▸ What you should do
No line before the one containing "C2: 4.7uF (plus" is to be output; retype exactly that line and all lines that follow it to the end of the records.

▸ Input material
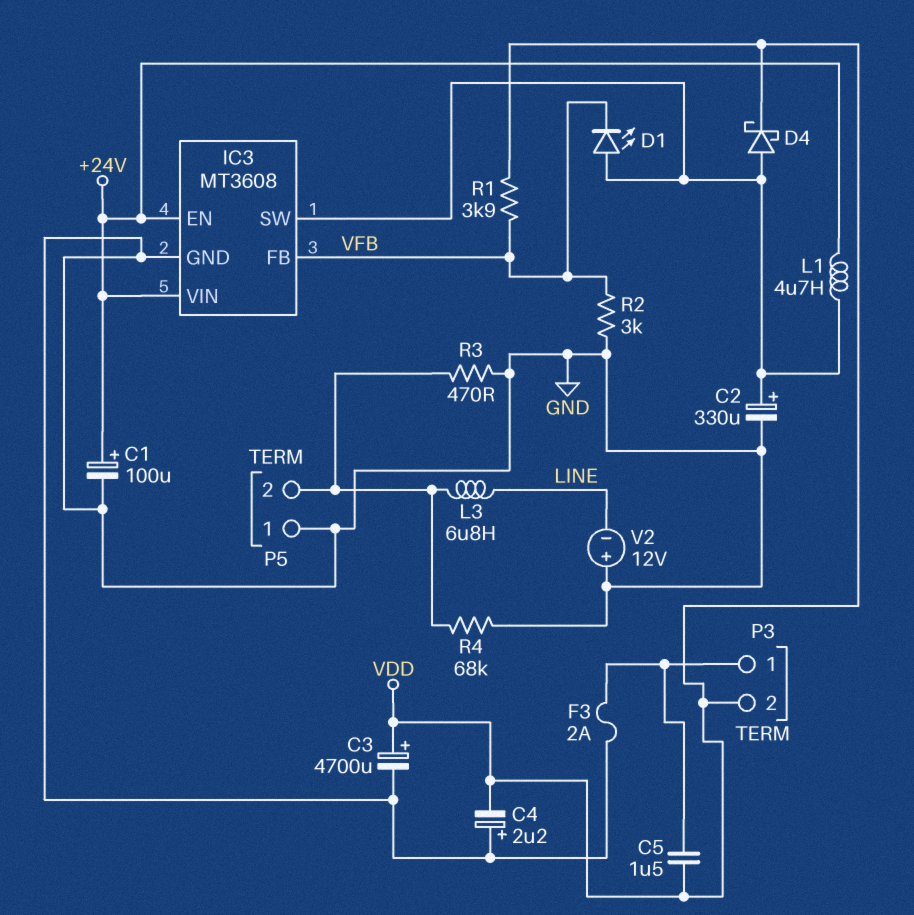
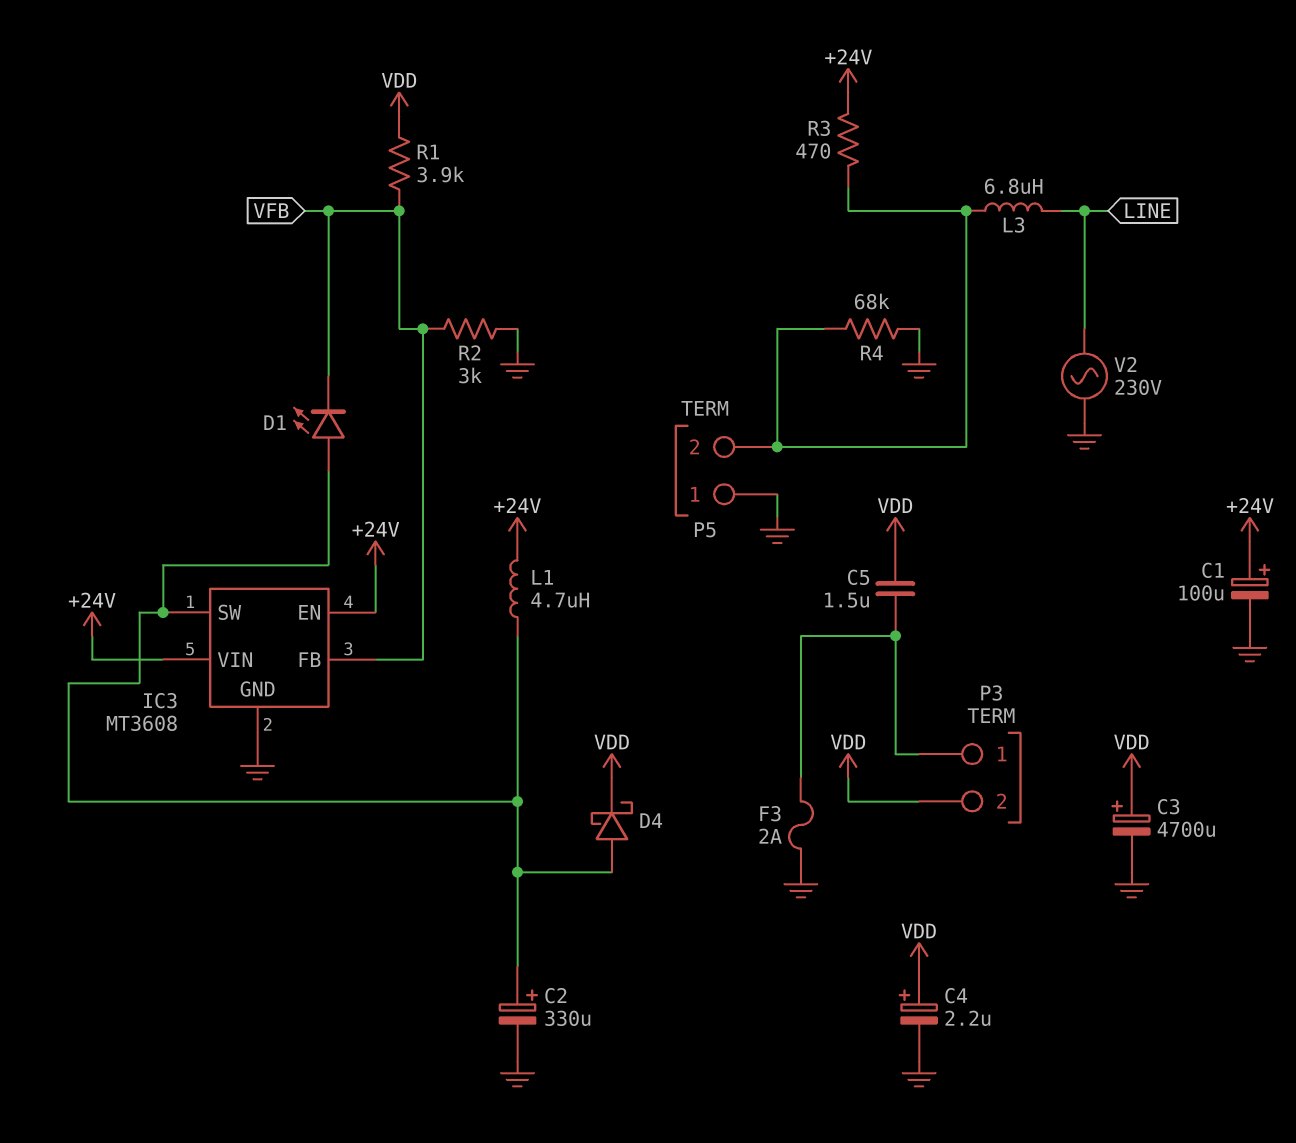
C4: 2.2uF (plus GND, minus VDD) -> 2.2uF (plus VDD, minus GND)
R3: 470 (GND, P5/2) -> 470 (+24V, P5/2)
V2: 12V (plus GND, minus LINE) -> AC 230V (GND, LINE)

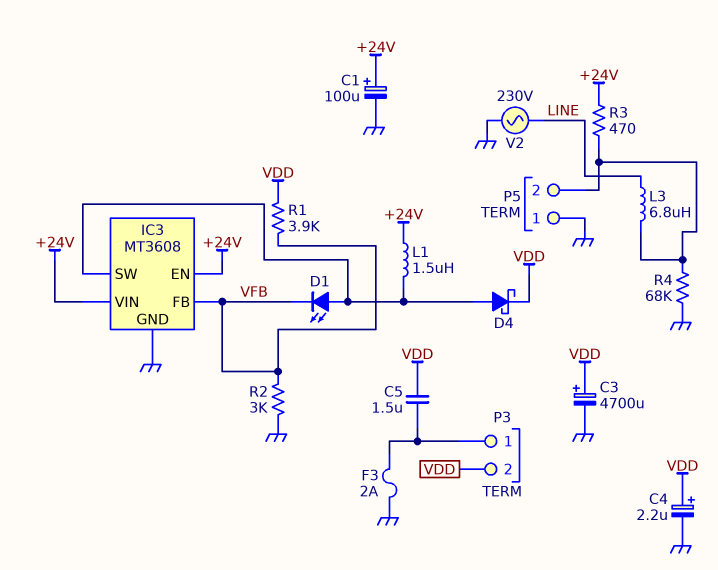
C2: 330uF (plus IC3/SW, minus GND) -> none
L1: 4.7uH (+24V, IC3/SW) -> 1.5uH (+24V, IC3/SW)

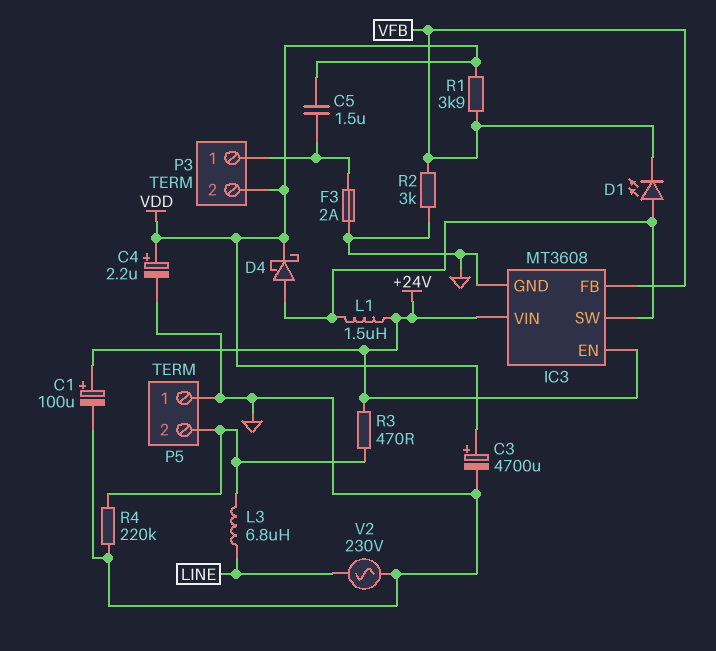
R4: 68k (GND, P5/2) -> 220k (GND, P5/2)

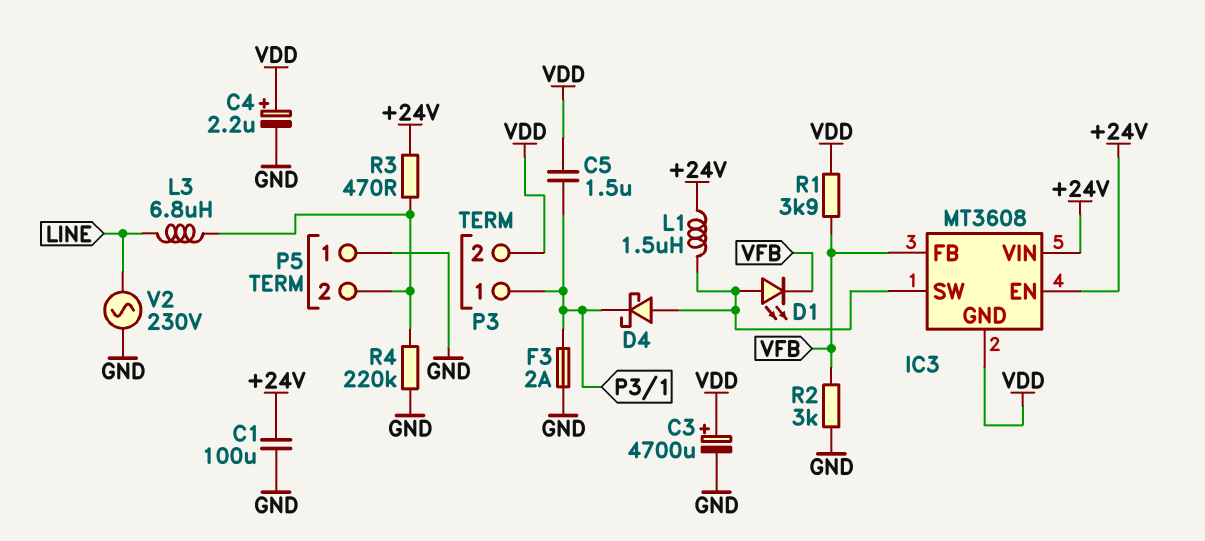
C1: 100uF (plus +24V, minus GND) -> 100uF (+24V, GND)
D4: schottky (A IC3/SW, K VDD) -> schottky (A IC3/SW, K P3/1)
IC3 pin GND: GND -> VDD

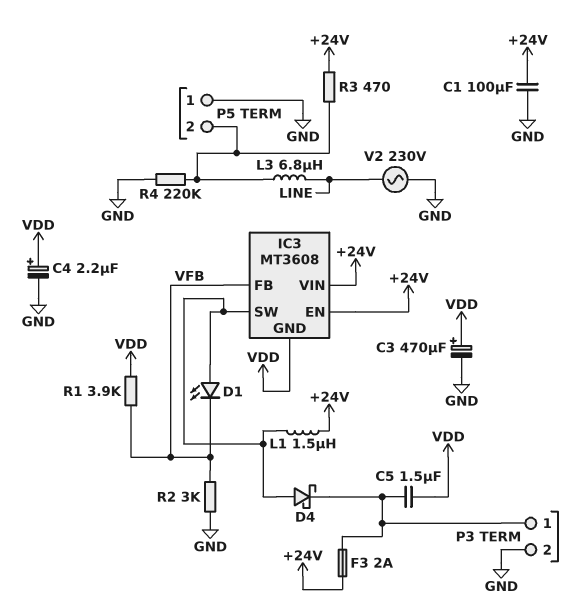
C3: 4700uF (plus VDD, minus GND) -> 470uF (plus VDD, minus GND)
F3: 2A (GND, P3/1) -> 2A (+24V, P3/1)
P3 pin 2: VDD -> GND

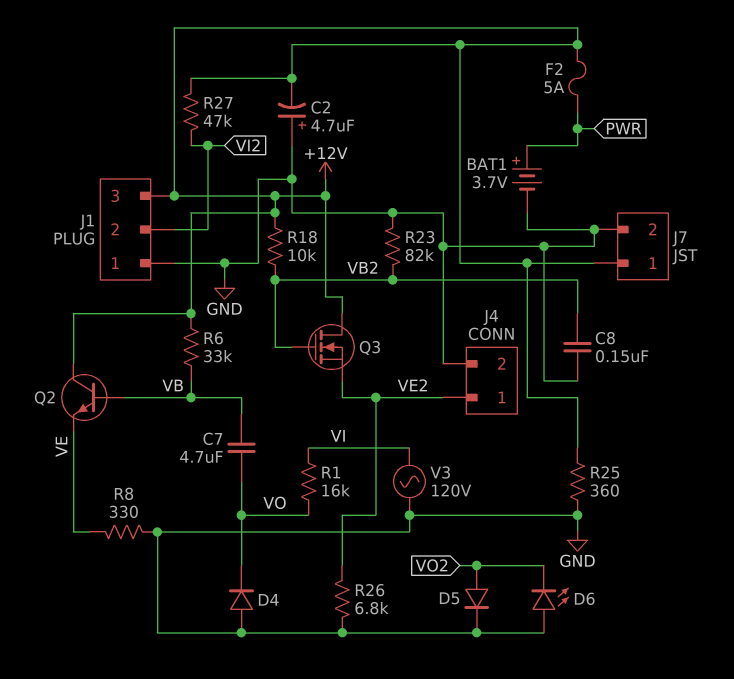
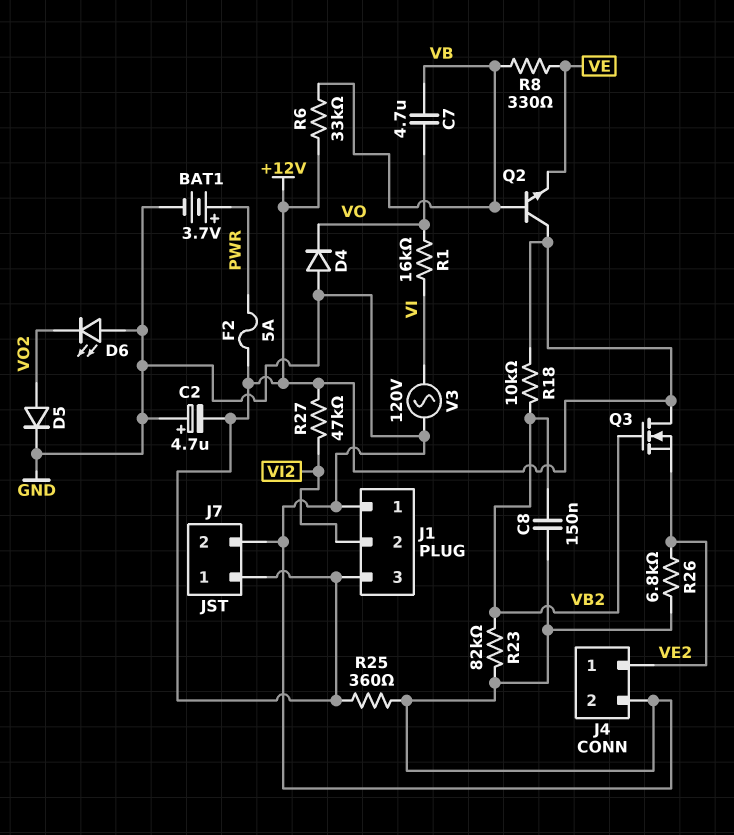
R8: 330 (GND, VE) -> 330 (VB, VE)

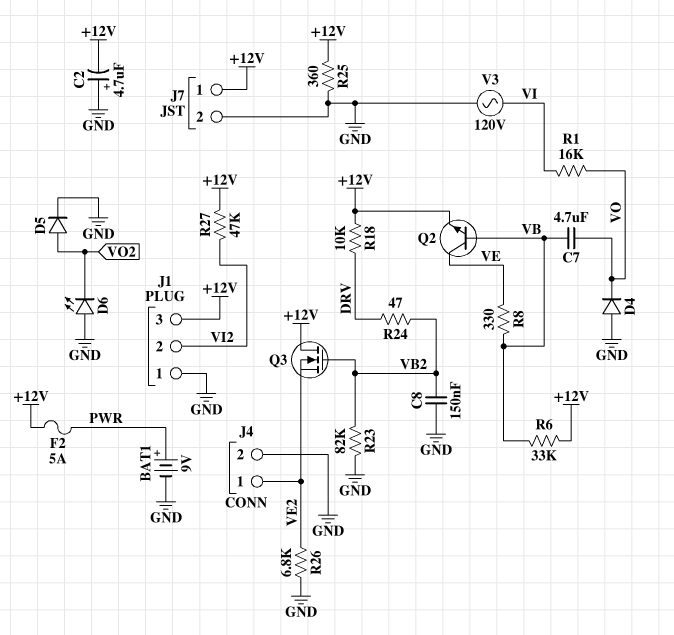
BAT1: 3.7V (plus PWR, minus GND) -> 9V (plus PWR, minus GND)
Q2: NPN (B VB, C +12V, E VE) -> NPN (B VB, C VE, E +12V)
R18: 10k (+12V, VB2) -> 10k (+12V, DRV)
R24: none -> 47 (DRV, VB2)

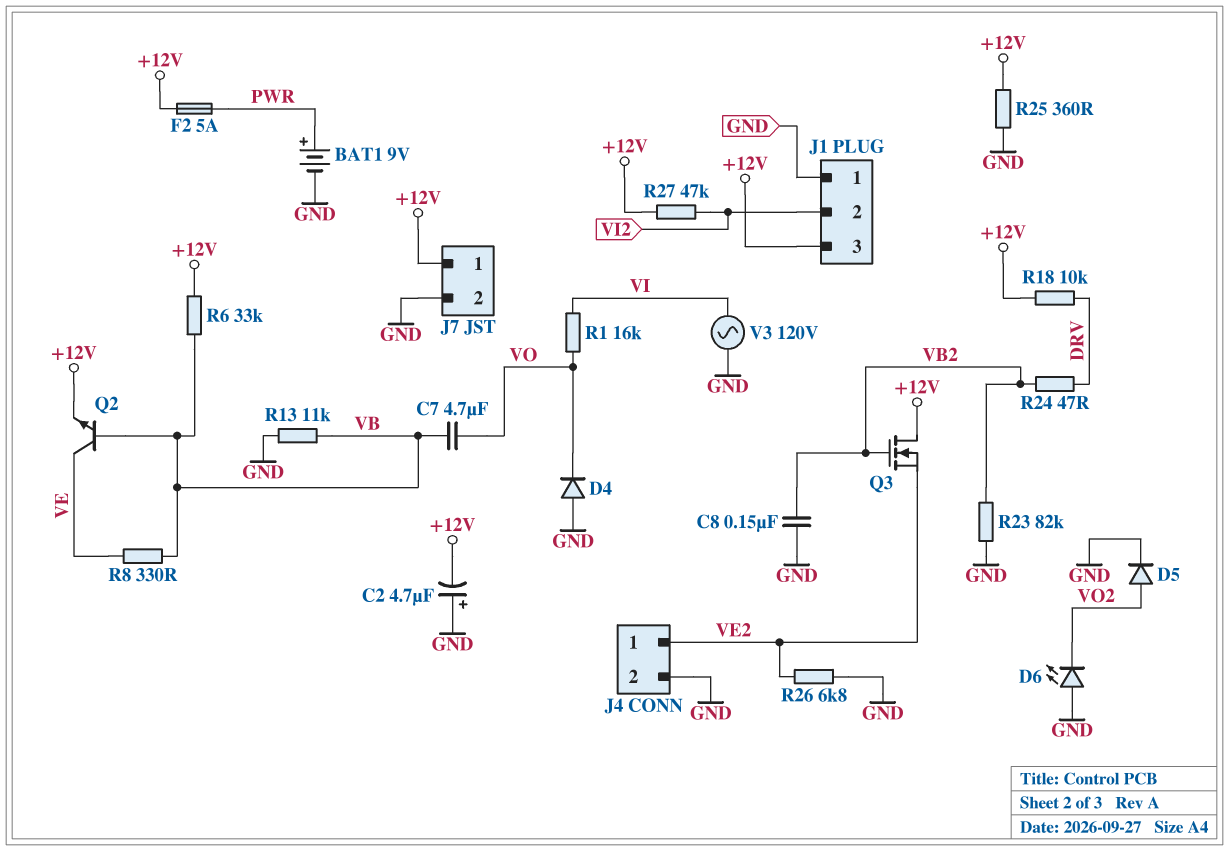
R13: none -> 11k (GND, VB)

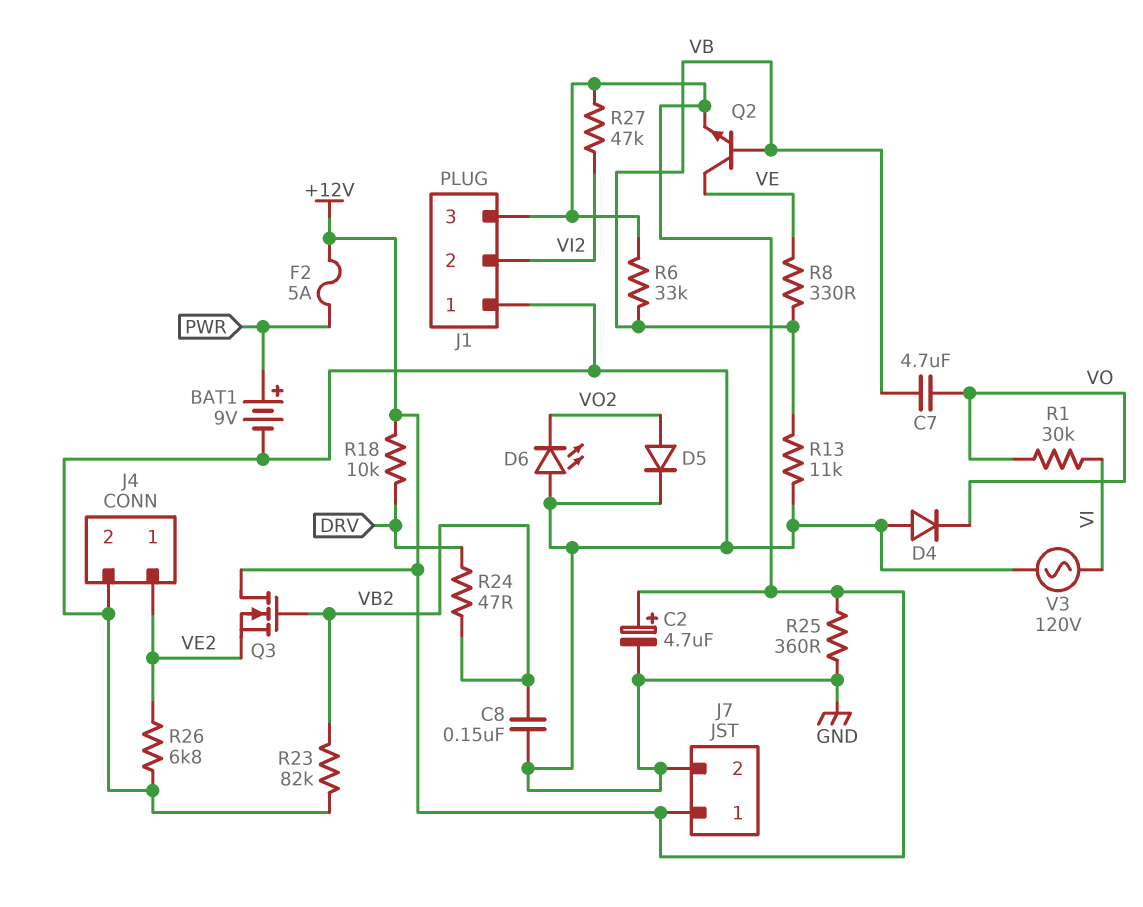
C2: 4.7uF (plus GND, minus +12V) -> 4.7uF (plus +12V, minus GND)
R1: 16k (VI, VO) -> 30k (VI, VO)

▸ Answer to this task
C2: 4.7uF (plus GND, minus +12V) -> 4.7uF (plus +12V, minus GND)
R1: 16k (VI, VO) -> 30k (VI, VO)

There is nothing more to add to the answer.